■ REQUIREMENT ■
Omit all pictures, then repeat the listing exactly.

***** RECORDS SUPPLIED

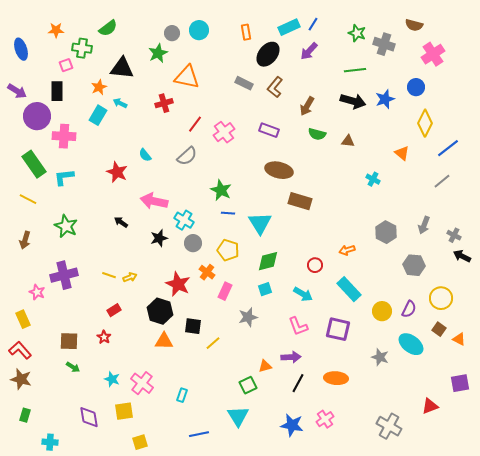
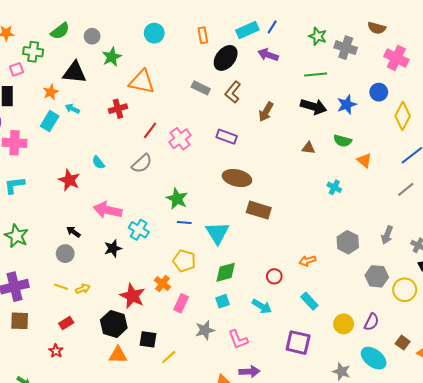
gray circle: (172, 33) -> (92, 36), moved
purple arrow: (309, 51) -> (268, 55), turned 66
pink cross: (433, 54) -> (396, 58), turned -30
yellow diamond: (425, 123) -> (403, 116), moved
green semicircle: (317, 134) -> (343, 141), moved
gray circle: (193, 243) -> (65, 254), moved
cyan rectangle: (349, 289) -> (309, 301), size x0.7
yellow circle: (441, 298) -> (405, 290), moved
pink L-shape: (298, 326) -> (238, 339), moved
brown square: (69, 341) -> (20, 321), moved

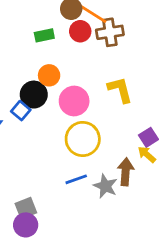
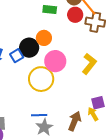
yellow L-shape: (120, 90) -> (89, 64), turned 35
yellow circle: (83, 139) -> (41, 79), moved
gray star: (105, 186) -> (44, 127), moved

**********

■ TASK SOLUTION ■
gray circle: (172, 33) -> (92, 36), moved
purple arrow: (309, 51) -> (268, 55), turned 66
pink cross: (433, 54) -> (396, 58), turned -30
yellow diamond: (425, 123) -> (403, 116), moved
green semicircle: (317, 134) -> (343, 141), moved
gray circle: (193, 243) -> (65, 254), moved
cyan rectangle: (349, 289) -> (309, 301), size x0.7
yellow circle: (441, 298) -> (405, 290), moved
pink L-shape: (298, 326) -> (238, 339), moved
brown square: (69, 341) -> (20, 321), moved

yellow L-shape: (120, 90) -> (89, 64), turned 35
yellow circle: (83, 139) -> (41, 79), moved
gray star: (105, 186) -> (44, 127), moved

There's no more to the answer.